# Problem to work on:
Locate the string "RESET" in the records below. Copy every line where it occurs.

━━ Source data ━━

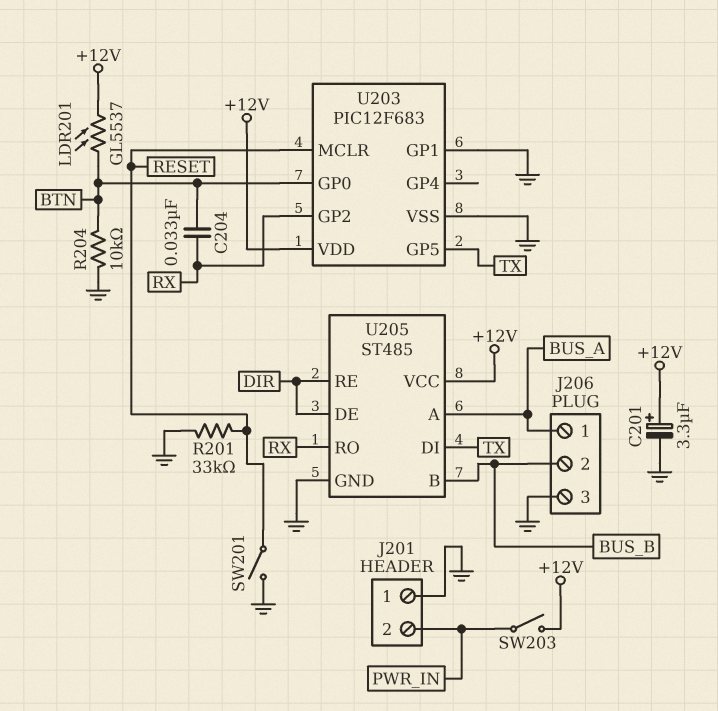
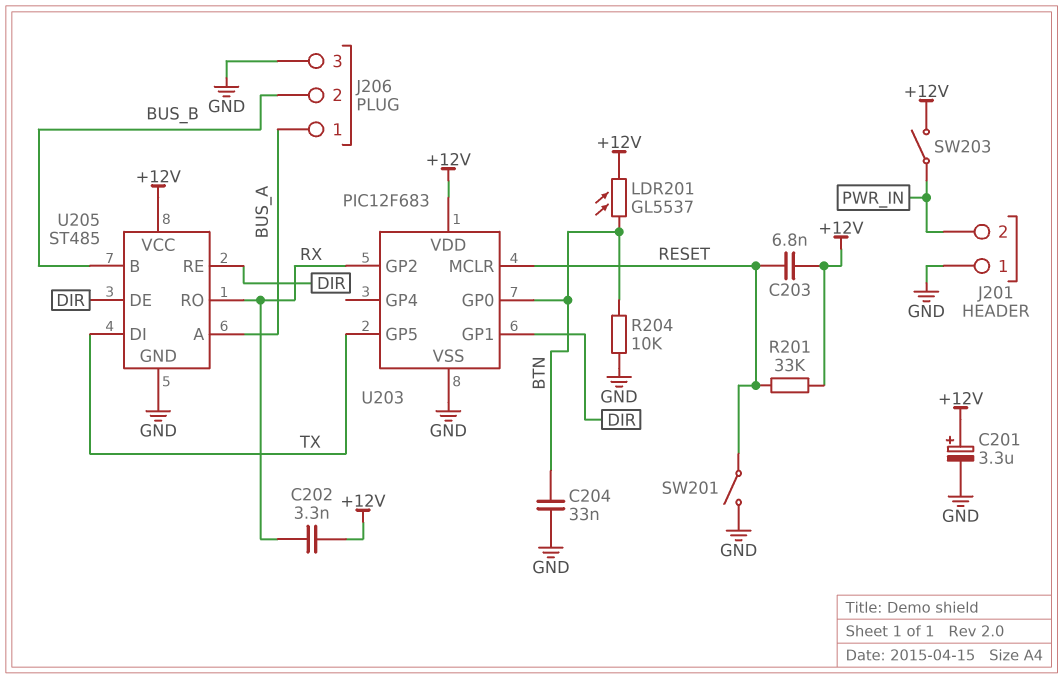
C202: none -> 3.3nF (+12V, RX)
C203: none -> 6.8nF (+12V, RESET)
C204: 33nF (BTN, RX) -> 33nF (BTN, GND)
R201: 33k (GND, RESET) -> 33k (+12V, RESET)
U203 pin GP1: GND -> DIR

━━━

# The answer:
C203: none -> 6.8nF (+12V, RESET)
R201: 33k (GND, RESET) -> 33k (+12V, RESET)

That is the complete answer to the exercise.